START Provided data

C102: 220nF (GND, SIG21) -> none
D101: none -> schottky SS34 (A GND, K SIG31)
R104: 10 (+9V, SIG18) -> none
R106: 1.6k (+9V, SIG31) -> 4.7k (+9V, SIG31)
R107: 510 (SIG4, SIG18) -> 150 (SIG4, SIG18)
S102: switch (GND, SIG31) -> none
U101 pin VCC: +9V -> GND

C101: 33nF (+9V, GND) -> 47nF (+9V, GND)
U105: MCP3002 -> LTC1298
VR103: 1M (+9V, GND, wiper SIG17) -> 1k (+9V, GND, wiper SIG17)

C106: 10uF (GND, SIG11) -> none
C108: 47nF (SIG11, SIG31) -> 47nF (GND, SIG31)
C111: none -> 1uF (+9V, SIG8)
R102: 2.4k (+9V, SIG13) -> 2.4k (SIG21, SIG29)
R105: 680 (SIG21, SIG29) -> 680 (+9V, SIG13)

END Provided data

Please give an exact copy of every entry.

- **Response area**
C102: 220nF (GND, SIG21) -> none
D101: none -> schottky SS34 (A GND, K SIG31)
R104: 10 (+9V, SIG18) -> none
R106: 1.6k (+9V, SIG31) -> 4.7k (+9V, SIG31)
R107: 510 (SIG4, SIG18) -> 150 (SIG4, SIG18)
S102: switch (GND, SIG31) -> none
U101 pin VCC: +9V -> GND

C101: 33nF (+9V, GND) -> 47nF (+9V, GND)
U105: MCP3002 -> LTC1298
VR103: 1M (+9V, GND, wiper SIG17) -> 1k (+9V, GND, wiper SIG17)

C106: 10uF (GND, SIG11) -> none
C108: 47nF (SIG11, SIG31) -> 47nF (GND, SIG31)
C111: none -> 1uF (+9V, SIG8)
R102: 2.4k (+9V, SIG13) -> 2.4k (SIG21, SIG29)
R105: 680 (SIG21, SIG29) -> 680 (+9V, SIG13)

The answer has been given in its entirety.